Work item:
Restate exactly, and only, the lines from the one containing "RTC pin SQW: D8 -> A5" through the end of the entries, keeping both endpoints.
[[ Task inputs, beginning ]]
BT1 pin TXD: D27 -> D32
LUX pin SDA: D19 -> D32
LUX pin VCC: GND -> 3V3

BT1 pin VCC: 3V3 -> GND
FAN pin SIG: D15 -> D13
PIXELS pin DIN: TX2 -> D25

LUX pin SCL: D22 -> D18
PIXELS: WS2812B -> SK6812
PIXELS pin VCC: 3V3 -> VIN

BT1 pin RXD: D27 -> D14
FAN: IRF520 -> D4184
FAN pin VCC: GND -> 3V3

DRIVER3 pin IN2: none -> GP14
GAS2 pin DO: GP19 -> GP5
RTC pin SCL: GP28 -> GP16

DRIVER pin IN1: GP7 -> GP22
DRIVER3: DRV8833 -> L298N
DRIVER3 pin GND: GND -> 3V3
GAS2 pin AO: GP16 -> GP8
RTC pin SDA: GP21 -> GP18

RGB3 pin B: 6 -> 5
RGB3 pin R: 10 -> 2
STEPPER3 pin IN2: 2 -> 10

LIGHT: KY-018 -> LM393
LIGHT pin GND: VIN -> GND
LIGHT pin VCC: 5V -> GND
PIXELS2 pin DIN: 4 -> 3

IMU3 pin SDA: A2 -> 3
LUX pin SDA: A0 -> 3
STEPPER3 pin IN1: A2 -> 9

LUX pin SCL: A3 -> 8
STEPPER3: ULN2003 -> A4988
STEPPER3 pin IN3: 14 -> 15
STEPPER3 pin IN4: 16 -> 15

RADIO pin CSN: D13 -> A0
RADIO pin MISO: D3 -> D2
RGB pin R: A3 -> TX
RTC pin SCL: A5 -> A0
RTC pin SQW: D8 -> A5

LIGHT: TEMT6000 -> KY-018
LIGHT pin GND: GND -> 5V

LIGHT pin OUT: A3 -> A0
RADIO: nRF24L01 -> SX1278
[[ Task inputs, end ]]
Solution:
RTC pin SQW: D8 -> A5

LIGHT: TEMT6000 -> KY-018
LIGHT pin GND: GND -> 5V

LIGHT pin OUT: A3 -> A0
RADIO: nRF24L01 -> SX1278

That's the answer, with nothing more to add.